══ Data excerpts

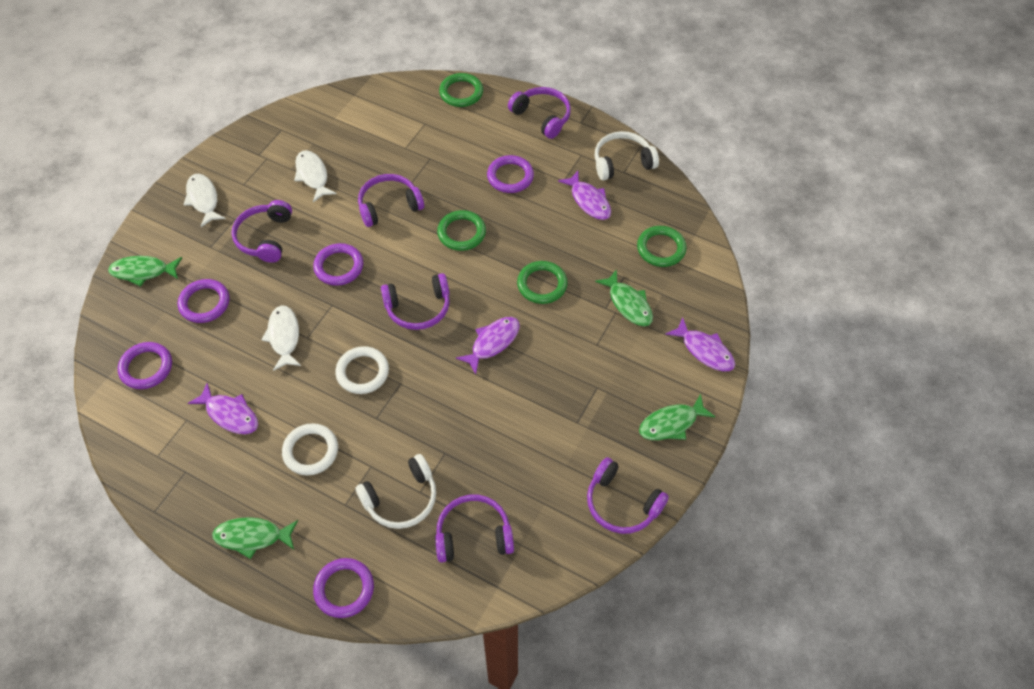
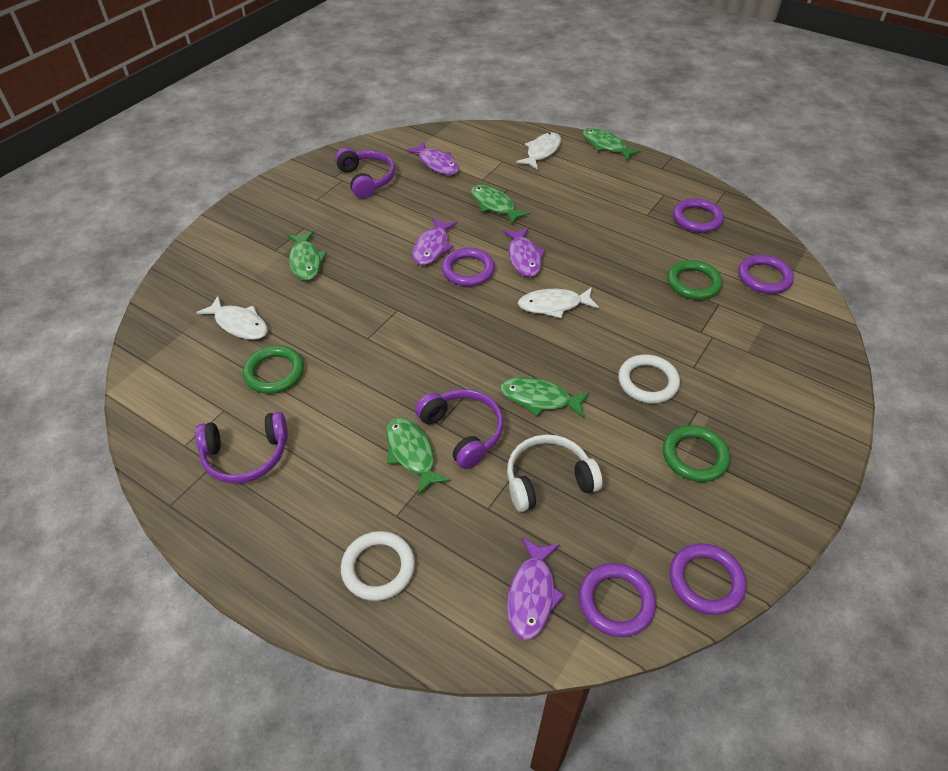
green fish: 4 -> 5
green ring: 4 -> 3
purple headphones: 6 -> 3
white headphones: 2 -> 1

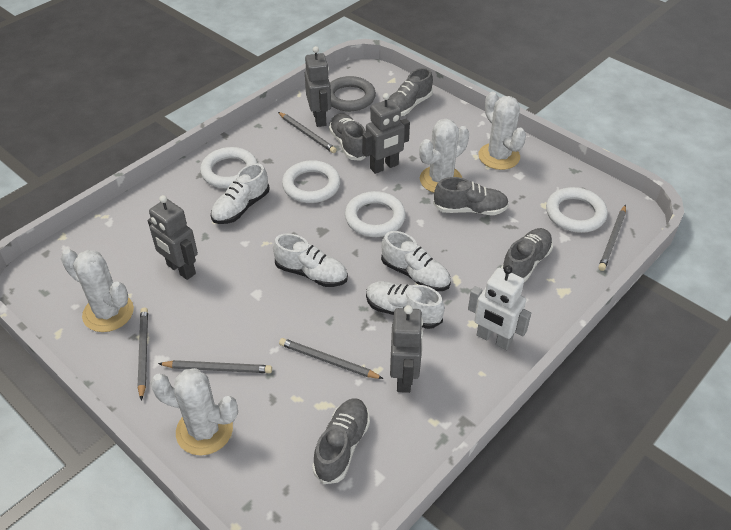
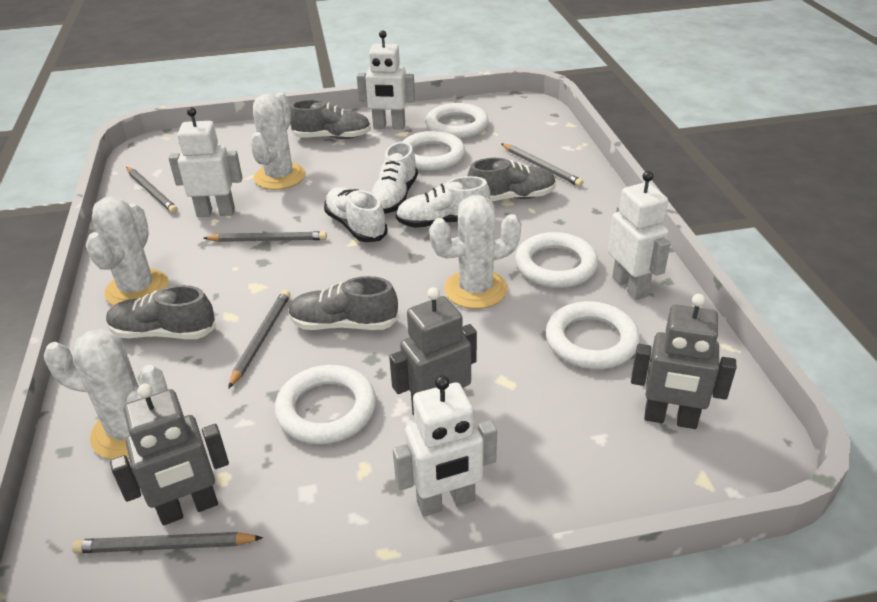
grey ring: 1 -> 0
grey robot: 4 -> 3
grey shoe: 5 -> 4
white ring: 4 -> 5
white robot: 1 -> 4
white shoe: 4 -> 3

════

▶ [Aim of the task] Go to the line containing "grey robot: 4 -> 3" in the listing. Print it and every line through the last one, exactly and with nothing more.

▶ [Answer]
grey robot: 4 -> 3
grey shoe: 5 -> 4
white ring: 4 -> 5
white robot: 1 -> 4
white shoe: 4 -> 3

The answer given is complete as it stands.